# Start of EXERCISE MATERIALS

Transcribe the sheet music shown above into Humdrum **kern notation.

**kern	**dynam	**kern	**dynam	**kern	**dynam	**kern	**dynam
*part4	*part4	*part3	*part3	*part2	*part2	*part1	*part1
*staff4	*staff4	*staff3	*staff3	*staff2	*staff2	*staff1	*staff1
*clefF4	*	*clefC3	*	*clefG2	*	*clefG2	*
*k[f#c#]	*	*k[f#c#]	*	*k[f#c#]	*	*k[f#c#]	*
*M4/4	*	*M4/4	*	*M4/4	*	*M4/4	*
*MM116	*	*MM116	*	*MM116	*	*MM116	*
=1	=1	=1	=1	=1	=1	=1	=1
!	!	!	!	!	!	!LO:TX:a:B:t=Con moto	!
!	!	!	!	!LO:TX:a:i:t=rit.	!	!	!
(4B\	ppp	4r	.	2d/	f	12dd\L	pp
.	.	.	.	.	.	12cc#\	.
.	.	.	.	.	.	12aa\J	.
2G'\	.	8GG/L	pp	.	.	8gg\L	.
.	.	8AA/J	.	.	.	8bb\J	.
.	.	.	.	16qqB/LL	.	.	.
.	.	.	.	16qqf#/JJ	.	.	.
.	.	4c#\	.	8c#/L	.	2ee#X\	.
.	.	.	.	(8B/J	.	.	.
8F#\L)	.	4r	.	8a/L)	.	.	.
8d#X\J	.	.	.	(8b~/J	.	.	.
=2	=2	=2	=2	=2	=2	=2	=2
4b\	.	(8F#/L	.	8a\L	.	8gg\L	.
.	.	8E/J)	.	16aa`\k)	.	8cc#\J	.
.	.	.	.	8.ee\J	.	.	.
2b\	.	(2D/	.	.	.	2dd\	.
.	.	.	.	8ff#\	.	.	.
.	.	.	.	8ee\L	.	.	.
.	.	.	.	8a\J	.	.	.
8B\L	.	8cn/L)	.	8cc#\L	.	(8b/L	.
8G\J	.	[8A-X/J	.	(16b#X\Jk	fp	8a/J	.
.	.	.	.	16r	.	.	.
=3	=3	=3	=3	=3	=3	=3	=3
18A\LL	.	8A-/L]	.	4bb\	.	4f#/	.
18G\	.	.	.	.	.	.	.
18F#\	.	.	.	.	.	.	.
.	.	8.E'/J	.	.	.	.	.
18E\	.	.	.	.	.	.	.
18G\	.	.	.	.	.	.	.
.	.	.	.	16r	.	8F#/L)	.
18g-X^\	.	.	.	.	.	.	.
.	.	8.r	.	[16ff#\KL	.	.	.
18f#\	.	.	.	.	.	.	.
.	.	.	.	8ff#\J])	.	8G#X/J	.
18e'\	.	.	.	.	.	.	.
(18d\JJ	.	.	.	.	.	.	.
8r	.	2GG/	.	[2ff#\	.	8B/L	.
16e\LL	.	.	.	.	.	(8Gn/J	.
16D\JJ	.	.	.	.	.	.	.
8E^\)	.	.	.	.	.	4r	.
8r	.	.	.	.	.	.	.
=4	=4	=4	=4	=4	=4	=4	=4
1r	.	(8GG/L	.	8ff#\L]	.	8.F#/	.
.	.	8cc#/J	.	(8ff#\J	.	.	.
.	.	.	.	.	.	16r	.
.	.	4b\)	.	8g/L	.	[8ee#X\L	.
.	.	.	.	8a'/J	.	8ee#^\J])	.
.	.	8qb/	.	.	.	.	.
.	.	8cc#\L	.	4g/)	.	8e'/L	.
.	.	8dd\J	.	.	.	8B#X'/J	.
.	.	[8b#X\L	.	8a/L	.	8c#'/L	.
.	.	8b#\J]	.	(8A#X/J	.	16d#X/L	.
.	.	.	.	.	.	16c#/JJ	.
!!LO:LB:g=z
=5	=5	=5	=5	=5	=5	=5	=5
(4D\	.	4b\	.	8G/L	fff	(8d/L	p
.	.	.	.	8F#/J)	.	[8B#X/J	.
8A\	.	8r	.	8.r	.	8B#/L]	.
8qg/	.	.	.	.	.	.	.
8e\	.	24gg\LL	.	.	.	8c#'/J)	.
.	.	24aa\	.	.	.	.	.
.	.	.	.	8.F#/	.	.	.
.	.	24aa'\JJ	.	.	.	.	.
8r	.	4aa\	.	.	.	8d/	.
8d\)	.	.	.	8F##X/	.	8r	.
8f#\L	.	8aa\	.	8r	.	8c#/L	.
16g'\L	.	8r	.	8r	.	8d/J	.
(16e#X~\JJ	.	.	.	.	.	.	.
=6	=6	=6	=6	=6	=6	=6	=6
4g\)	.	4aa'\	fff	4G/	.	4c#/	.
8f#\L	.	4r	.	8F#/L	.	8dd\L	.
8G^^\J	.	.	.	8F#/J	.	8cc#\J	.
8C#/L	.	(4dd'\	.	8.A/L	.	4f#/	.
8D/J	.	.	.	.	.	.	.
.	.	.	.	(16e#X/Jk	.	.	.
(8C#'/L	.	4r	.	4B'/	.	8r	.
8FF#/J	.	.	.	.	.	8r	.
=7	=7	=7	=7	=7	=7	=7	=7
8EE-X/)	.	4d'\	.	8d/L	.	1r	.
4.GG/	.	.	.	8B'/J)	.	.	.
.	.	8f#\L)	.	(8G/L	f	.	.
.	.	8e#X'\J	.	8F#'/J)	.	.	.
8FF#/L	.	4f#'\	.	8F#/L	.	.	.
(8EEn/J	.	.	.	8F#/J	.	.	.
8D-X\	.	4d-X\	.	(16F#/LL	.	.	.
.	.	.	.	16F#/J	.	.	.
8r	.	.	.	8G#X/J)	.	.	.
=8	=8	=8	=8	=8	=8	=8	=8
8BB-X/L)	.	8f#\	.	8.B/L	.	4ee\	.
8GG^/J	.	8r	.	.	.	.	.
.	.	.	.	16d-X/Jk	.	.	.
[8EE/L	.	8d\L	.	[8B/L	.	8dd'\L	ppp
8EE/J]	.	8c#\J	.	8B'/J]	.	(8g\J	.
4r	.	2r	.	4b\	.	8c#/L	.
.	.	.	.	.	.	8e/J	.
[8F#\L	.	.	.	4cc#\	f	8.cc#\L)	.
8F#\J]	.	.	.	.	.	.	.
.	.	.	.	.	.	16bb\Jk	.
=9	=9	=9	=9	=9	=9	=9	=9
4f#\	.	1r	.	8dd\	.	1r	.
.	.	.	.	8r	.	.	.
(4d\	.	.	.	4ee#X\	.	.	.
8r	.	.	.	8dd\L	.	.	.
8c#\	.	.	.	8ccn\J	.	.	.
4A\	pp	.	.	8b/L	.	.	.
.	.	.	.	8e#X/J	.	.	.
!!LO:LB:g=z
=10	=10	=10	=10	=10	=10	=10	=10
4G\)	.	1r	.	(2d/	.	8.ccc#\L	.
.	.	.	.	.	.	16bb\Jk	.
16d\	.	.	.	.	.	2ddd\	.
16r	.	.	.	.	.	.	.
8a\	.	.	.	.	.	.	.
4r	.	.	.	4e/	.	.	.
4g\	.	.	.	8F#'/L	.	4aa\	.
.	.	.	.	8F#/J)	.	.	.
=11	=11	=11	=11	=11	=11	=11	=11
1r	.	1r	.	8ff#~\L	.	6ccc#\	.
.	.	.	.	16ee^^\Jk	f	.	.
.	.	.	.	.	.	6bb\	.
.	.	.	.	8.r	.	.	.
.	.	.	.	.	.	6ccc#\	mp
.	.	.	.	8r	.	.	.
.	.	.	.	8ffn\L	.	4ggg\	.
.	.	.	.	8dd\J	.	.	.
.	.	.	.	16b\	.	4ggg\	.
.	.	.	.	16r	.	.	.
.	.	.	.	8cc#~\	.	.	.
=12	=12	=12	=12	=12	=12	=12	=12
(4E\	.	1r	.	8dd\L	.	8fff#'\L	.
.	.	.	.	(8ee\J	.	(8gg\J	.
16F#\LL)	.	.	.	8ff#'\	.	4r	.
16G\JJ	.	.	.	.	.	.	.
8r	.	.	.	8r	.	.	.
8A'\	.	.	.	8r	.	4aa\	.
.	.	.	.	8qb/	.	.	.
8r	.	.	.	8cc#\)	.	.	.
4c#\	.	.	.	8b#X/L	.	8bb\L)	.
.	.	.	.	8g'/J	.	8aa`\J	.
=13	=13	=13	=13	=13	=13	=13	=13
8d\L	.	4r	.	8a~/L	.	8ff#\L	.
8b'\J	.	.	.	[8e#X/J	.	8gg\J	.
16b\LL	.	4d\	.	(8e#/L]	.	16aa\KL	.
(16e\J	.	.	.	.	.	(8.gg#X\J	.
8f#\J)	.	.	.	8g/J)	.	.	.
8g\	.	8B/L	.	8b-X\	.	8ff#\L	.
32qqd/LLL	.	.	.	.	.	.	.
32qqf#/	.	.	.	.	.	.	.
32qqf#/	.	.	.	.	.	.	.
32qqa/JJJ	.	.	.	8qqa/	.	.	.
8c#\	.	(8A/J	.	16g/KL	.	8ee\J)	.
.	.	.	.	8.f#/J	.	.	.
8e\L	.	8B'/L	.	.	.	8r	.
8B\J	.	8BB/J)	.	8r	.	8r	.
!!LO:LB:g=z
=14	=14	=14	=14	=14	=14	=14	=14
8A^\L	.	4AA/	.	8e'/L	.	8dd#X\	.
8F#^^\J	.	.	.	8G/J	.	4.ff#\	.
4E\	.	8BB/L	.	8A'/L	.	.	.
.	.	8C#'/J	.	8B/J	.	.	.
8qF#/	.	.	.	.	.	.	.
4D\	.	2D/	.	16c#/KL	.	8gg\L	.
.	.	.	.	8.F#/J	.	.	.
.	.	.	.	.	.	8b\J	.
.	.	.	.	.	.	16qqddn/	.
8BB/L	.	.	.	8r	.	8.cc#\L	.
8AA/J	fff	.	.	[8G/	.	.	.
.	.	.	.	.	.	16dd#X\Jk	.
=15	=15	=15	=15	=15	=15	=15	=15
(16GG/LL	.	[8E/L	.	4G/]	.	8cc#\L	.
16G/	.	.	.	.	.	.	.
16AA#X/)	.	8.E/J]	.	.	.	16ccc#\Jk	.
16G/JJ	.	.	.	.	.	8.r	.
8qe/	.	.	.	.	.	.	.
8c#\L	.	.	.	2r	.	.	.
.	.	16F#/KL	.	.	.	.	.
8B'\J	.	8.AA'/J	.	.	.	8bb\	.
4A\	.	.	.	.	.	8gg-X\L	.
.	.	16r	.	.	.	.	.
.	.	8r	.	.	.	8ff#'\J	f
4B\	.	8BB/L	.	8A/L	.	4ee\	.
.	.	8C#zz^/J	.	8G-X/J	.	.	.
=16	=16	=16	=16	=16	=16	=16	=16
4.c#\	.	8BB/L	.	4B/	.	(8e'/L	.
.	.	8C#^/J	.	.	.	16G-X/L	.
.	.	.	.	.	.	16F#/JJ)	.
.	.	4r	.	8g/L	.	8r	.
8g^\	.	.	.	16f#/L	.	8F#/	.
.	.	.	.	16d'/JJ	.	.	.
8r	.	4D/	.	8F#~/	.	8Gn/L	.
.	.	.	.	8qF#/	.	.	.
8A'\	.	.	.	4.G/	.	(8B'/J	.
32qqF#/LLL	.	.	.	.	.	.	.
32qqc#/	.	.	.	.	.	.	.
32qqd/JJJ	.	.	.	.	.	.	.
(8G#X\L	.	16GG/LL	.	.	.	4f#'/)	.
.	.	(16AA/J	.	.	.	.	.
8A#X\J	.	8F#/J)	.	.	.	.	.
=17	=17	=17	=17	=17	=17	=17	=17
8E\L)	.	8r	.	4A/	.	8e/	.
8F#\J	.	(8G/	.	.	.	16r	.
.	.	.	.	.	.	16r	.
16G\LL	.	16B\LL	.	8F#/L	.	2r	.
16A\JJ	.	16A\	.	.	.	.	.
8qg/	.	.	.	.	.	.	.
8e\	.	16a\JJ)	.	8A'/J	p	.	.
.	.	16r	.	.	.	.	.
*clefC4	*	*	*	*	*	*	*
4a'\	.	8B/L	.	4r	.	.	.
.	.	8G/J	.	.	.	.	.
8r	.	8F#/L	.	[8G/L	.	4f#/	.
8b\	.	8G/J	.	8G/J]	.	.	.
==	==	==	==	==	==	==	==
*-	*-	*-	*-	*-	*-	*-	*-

# End of EXERCISE MATERIALS

▸ GIVEN TASK:
Which lines of the records above contain the string "kern"? Return each of them in full.

▸ FULL RESPONSE:
Transcribe the sheet music shown above into Humdrum **kern notation.
**kern	**dynam	**kern	**dynam	**kern	**dynam	**kern	**dynam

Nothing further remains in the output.